Object state comparisons:
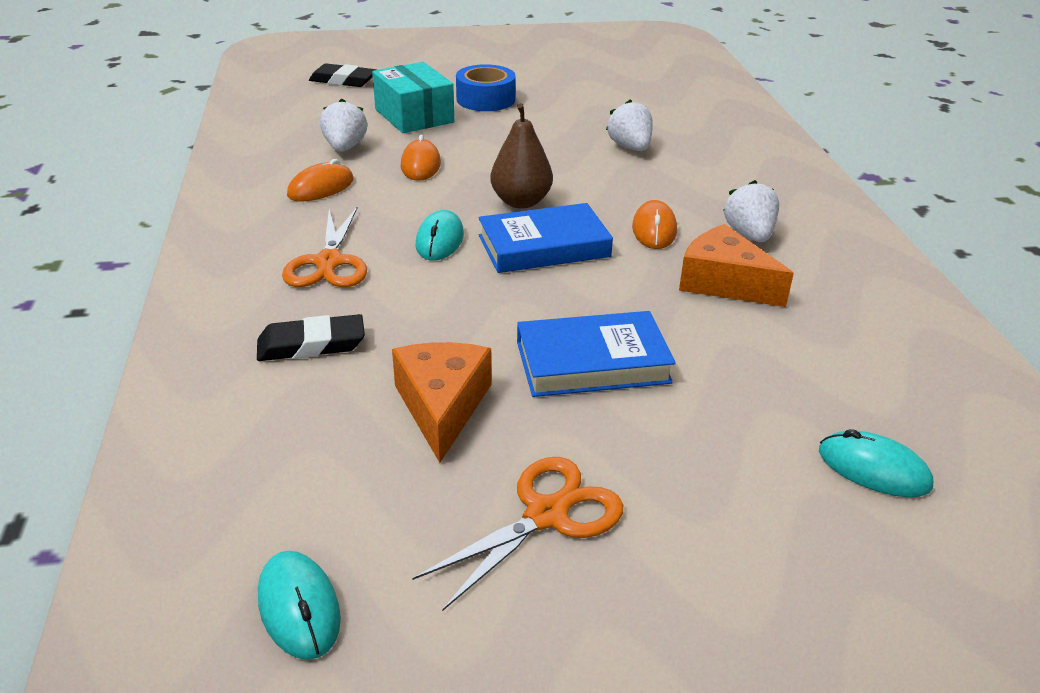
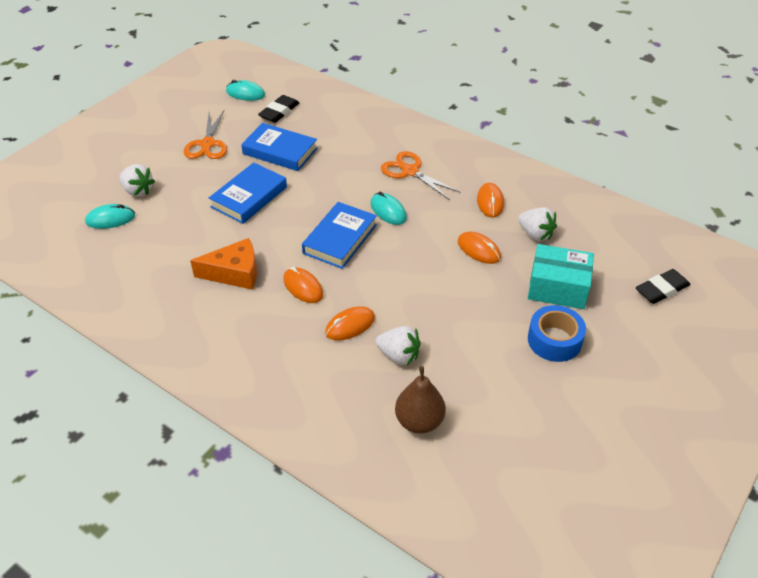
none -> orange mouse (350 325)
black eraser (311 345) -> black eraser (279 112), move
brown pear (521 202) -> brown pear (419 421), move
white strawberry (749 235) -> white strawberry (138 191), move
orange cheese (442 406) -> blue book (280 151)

- WHAT IS EXPECTED -
In the lines above, spot each one that contains the word "move" and copy it.

- TASK RESPONSE -
black eraser (311 345) -> black eraser (279 112), move
brown pear (521 202) -> brown pear (419 421), move
white strawberry (749 235) -> white strawberry (138 191), move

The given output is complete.